* _Task directions_: Output every record below precisely as it is written.

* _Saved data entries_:
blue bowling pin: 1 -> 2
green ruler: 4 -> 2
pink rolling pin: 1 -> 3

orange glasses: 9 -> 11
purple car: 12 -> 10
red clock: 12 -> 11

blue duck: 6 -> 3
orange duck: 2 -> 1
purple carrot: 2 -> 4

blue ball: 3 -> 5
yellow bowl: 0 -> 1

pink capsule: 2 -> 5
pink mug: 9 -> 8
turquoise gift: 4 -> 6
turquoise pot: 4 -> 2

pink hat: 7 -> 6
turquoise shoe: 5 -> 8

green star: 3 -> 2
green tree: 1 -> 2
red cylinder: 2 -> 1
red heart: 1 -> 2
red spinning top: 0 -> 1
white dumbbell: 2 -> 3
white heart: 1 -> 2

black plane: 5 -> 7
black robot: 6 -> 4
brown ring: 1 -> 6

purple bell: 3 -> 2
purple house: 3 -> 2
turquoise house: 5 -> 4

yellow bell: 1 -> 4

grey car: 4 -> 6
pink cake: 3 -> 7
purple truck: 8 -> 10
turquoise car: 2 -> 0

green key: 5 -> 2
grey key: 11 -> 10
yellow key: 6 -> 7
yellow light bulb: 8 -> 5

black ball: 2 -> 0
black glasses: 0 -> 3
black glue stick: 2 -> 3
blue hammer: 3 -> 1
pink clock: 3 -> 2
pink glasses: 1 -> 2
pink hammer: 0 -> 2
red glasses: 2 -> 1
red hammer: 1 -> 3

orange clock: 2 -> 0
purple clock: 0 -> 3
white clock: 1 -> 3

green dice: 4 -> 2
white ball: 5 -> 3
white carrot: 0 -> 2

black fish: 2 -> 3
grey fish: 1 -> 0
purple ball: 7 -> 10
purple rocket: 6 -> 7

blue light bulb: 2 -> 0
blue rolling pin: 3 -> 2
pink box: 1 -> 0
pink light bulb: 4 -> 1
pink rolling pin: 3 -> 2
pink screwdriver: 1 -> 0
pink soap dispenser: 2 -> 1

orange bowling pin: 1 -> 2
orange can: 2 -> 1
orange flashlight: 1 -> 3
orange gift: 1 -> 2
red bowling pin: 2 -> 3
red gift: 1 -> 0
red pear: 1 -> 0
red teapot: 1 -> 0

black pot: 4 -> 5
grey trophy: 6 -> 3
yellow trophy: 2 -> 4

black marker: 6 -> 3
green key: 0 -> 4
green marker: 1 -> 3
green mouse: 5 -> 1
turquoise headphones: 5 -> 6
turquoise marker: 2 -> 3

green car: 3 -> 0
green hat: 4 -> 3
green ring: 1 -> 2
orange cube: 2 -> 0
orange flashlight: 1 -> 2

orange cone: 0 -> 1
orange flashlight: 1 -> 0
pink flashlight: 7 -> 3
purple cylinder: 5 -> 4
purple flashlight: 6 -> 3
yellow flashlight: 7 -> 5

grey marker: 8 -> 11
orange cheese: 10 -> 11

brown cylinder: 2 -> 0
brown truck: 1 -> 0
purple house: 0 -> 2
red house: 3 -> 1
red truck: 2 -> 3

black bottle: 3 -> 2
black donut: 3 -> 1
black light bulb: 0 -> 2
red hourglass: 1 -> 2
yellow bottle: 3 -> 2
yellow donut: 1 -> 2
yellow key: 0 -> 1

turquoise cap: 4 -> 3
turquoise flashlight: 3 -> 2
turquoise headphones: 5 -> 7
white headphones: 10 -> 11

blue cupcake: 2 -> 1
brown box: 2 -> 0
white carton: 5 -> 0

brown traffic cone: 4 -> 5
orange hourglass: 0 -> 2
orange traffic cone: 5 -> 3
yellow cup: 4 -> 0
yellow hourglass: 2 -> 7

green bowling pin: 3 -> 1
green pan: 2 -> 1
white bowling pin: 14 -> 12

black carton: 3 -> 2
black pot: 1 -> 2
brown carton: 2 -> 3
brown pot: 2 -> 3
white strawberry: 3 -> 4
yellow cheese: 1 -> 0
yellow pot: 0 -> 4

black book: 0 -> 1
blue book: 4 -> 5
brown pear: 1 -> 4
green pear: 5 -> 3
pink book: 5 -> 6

* _Task output_:
blue bowling pin: 1 -> 2
green ruler: 4 -> 2
pink rolling pin: 1 -> 3

orange glasses: 9 -> 11
purple car: 12 -> 10
red clock: 12 -> 11

blue duck: 6 -> 3
orange duck: 2 -> 1
purple carrot: 2 -> 4

blue ball: 3 -> 5
yellow bowl: 0 -> 1

pink capsule: 2 -> 5
pink mug: 9 -> 8
turquoise gift: 4 -> 6
turquoise pot: 4 -> 2

pink hat: 7 -> 6
turquoise shoe: 5 -> 8

green star: 3 -> 2
green tree: 1 -> 2
red cylinder: 2 -> 1
red heart: 1 -> 2
red spinning top: 0 -> 1
white dumbbell: 2 -> 3
white heart: 1 -> 2

black plane: 5 -> 7
black robot: 6 -> 4
brown ring: 1 -> 6

purple bell: 3 -> 2
purple house: 3 -> 2
turquoise house: 5 -> 4

yellow bell: 1 -> 4

grey car: 4 -> 6
pink cake: 3 -> 7
purple truck: 8 -> 10
turquoise car: 2 -> 0

green key: 5 -> 2
grey key: 11 -> 10
yellow key: 6 -> 7
yellow light bulb: 8 -> 5

black ball: 2 -> 0
black glasses: 0 -> 3
black glue stick: 2 -> 3
blue hammer: 3 -> 1
pink clock: 3 -> 2
pink glasses: 1 -> 2
pink hammer: 0 -> 2
red glasses: 2 -> 1
red hammer: 1 -> 3

orange clock: 2 -> 0
purple clock: 0 -> 3
white clock: 1 -> 3

green dice: 4 -> 2
white ball: 5 -> 3
white carrot: 0 -> 2

black fish: 2 -> 3
grey fish: 1 -> 0
purple ball: 7 -> 10
purple rocket: 6 -> 7

blue light bulb: 2 -> 0
blue rolling pin: 3 -> 2
pink box: 1 -> 0
pink light bulb: 4 -> 1
pink rolling pin: 3 -> 2
pink screwdriver: 1 -> 0
pink soap dispenser: 2 -> 1

orange bowling pin: 1 -> 2
orange can: 2 -> 1
orange flashlight: 1 -> 3
orange gift: 1 -> 2
red bowling pin: 2 -> 3
red gift: 1 -> 0
red pear: 1 -> 0
red teapot: 1 -> 0

black pot: 4 -> 5
grey trophy: 6 -> 3
yellow trophy: 2 -> 4

black marker: 6 -> 3
green key: 0 -> 4
green marker: 1 -> 3
green mouse: 5 -> 1
turquoise headphones: 5 -> 6
turquoise marker: 2 -> 3

green car: 3 -> 0
green hat: 4 -> 3
green ring: 1 -> 2
orange cube: 2 -> 0
orange flashlight: 1 -> 2

orange cone: 0 -> 1
orange flashlight: 1 -> 0
pink flashlight: 7 -> 3
purple cylinder: 5 -> 4
purple flashlight: 6 -> 3
yellow flashlight: 7 -> 5

grey marker: 8 -> 11
orange cheese: 10 -> 11

brown cylinder: 2 -> 0
brown truck: 1 -> 0
purple house: 0 -> 2
red house: 3 -> 1
red truck: 2 -> 3

black bottle: 3 -> 2
black donut: 3 -> 1
black light bulb: 0 -> 2
red hourglass: 1 -> 2
yellow bottle: 3 -> 2
yellow donut: 1 -> 2
yellow key: 0 -> 1

turquoise cap: 4 -> 3
turquoise flashlight: 3 -> 2
turquoise headphones: 5 -> 7
white headphones: 10 -> 11

blue cupcake: 2 -> 1
brown box: 2 -> 0
white carton: 5 -> 0

brown traffic cone: 4 -> 5
orange hourglass: 0 -> 2
orange traffic cone: 5 -> 3
yellow cup: 4 -> 0
yellow hourglass: 2 -> 7

green bowling pin: 3 -> 1
green pan: 2 -> 1
white bowling pin: 14 -> 12

black carton: 3 -> 2
black pot: 1 -> 2
brown carton: 2 -> 3
brown pot: 2 -> 3
white strawberry: 3 -> 4
yellow cheese: 1 -> 0
yellow pot: 0 -> 4

black book: 0 -> 1
blue book: 4 -> 5
brown pear: 1 -> 4
green pear: 5 -> 3
pink book: 5 -> 6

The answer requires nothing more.